## PROVIDED INFORMATION
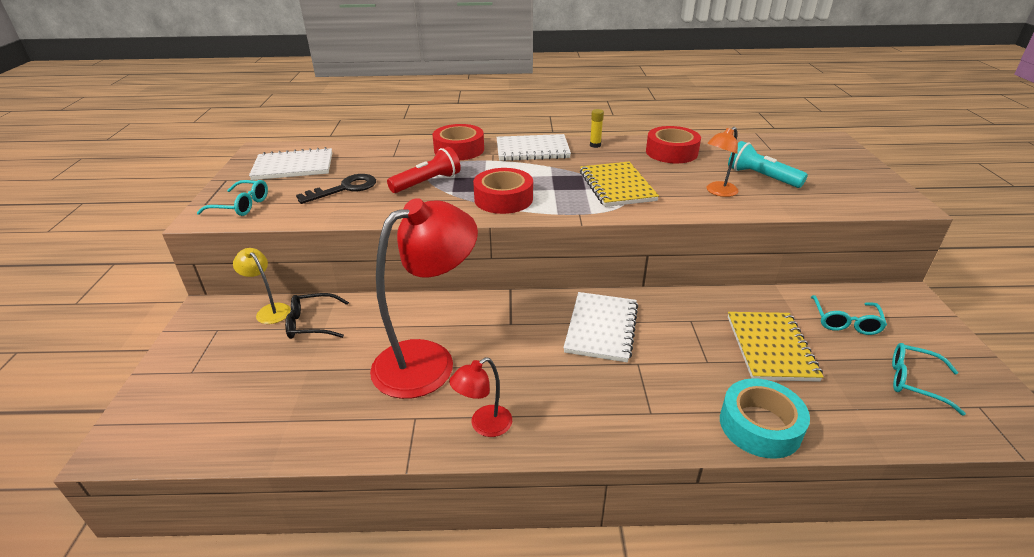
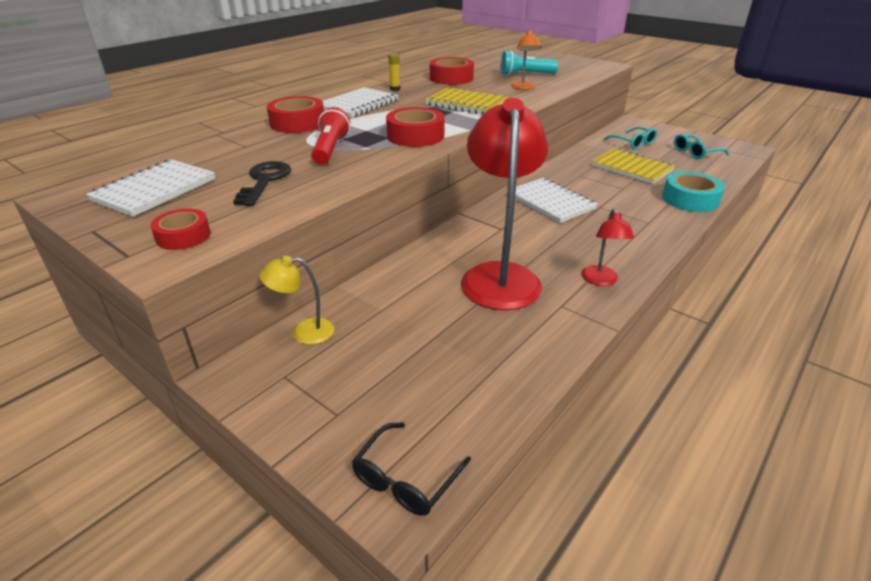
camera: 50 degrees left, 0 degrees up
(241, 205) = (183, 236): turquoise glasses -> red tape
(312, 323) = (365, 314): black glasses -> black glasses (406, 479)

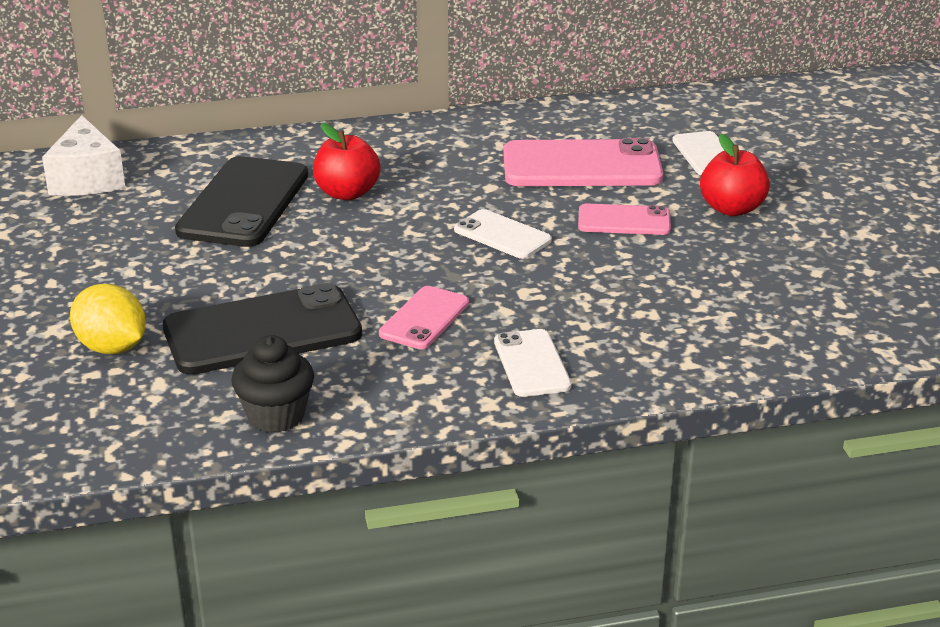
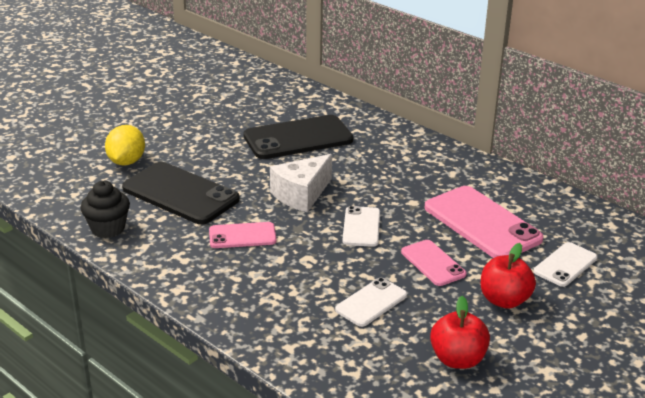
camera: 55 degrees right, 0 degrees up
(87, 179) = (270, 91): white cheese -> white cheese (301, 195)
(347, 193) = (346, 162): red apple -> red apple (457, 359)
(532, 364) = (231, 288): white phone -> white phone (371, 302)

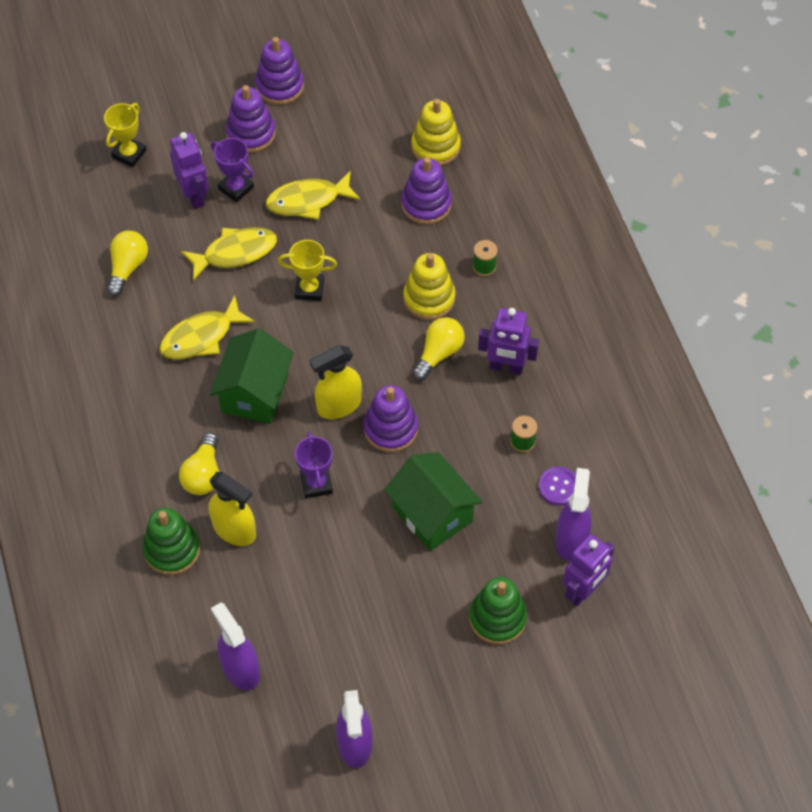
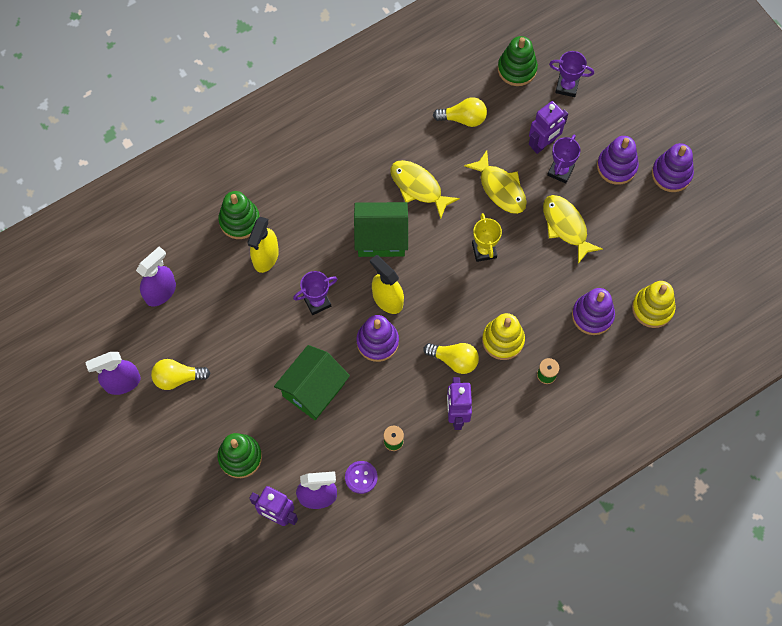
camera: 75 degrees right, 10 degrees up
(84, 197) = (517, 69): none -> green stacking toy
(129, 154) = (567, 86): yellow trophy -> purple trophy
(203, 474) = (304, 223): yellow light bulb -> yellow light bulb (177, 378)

## EXERCISE
Your answer must consist only of the lines from the one containing "(129, 154) = (567, 86): yellow" through the last line of the data above, both included, exactly as written.

## FINAL ANSWER
(129, 154) = (567, 86): yellow trophy -> purple trophy
(203, 474) = (304, 223): yellow light bulb -> yellow light bulb (177, 378)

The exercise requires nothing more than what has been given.